Could you transcribe every record below exactly as written, leaving out any pictures?

━━ Extracted information

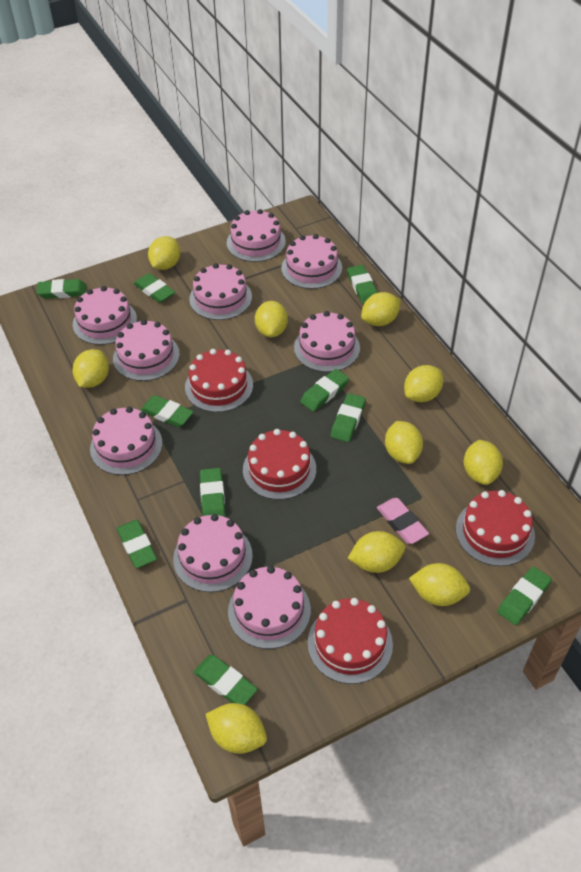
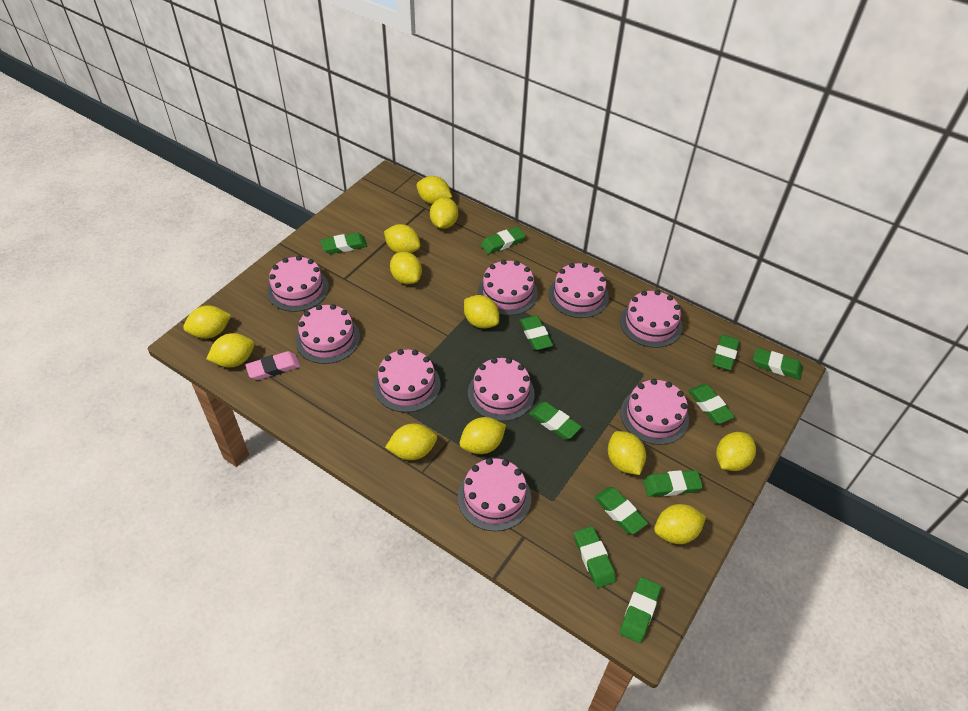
green eraser: 10 -> 11
red cake: 4 -> 0
yellow lemon: 10 -> 12

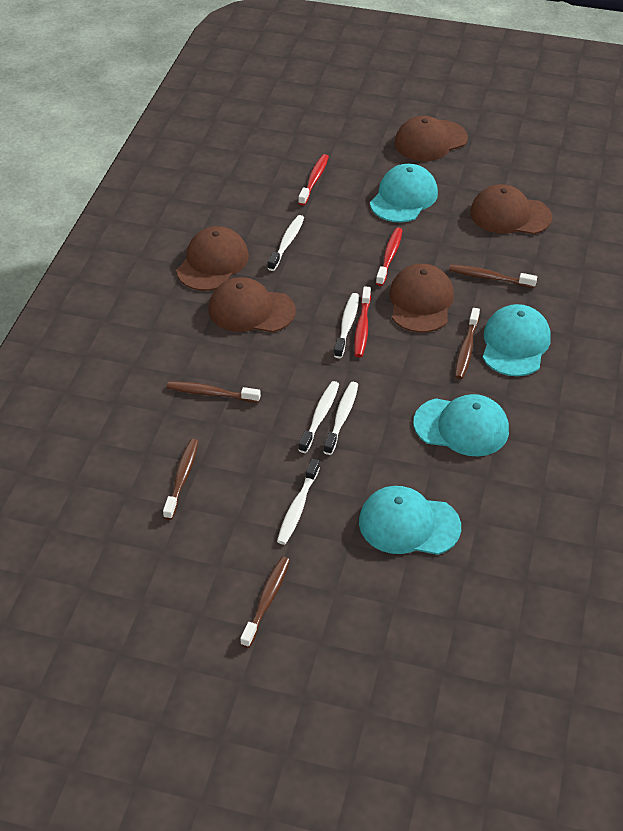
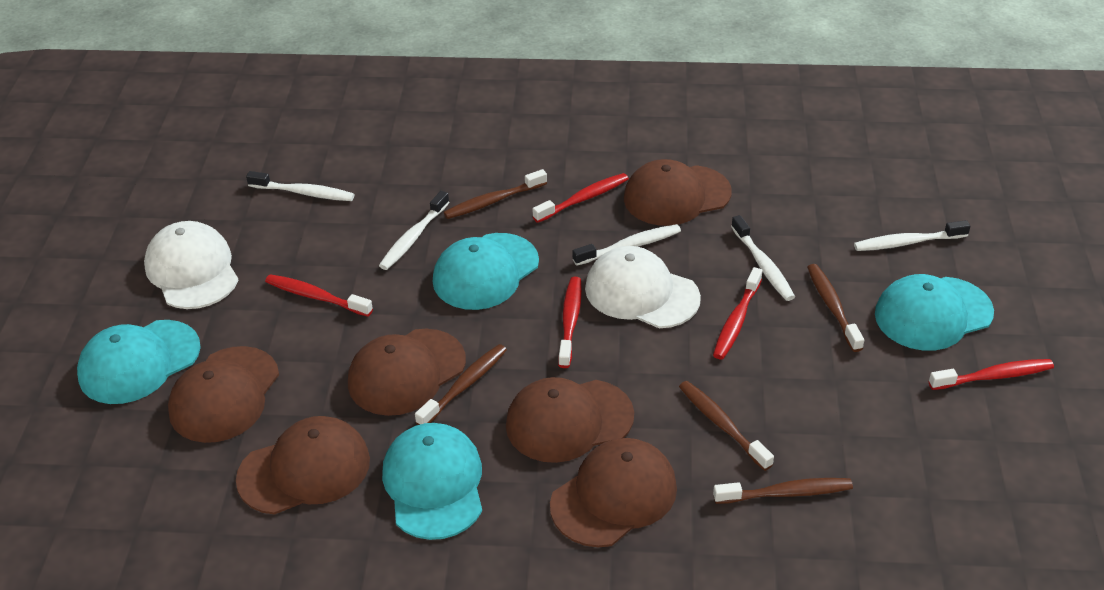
brown cap: 5 -> 6
red toothbrush: 3 -> 5
white cap: 0 -> 2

━━━━

# Answer section:
green eraser: 10 -> 11
red cake: 4 -> 0
yellow lemon: 10 -> 12

brown cap: 5 -> 6
red toothbrush: 3 -> 5
white cap: 0 -> 2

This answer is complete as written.